> _What is being asked_:
Write the listing out again verbatim, leaving nothing out.
┌─ Provided material
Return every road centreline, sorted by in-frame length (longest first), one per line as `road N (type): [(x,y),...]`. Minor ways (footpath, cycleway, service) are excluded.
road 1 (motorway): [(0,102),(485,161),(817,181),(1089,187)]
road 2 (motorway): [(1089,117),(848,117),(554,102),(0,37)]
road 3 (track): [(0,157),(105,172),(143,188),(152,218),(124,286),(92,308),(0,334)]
└─
> _Output below_:
Return every road centreline, sorted by in-frame length (longest first), one per line as `road N (type): [(x,y),...]`. Minor ways (footpath, cycleway, service) are excluded.
road 1 (motorway): [(0,102),(485,161),(817,181),(1089,187)]
road 2 (motorway): [(1089,117),(848,117),(554,102),(0,37)]
road 3 (track): [(0,157),(105,172),(143,188),(152,218),(124,286),(92,308),(0,334)]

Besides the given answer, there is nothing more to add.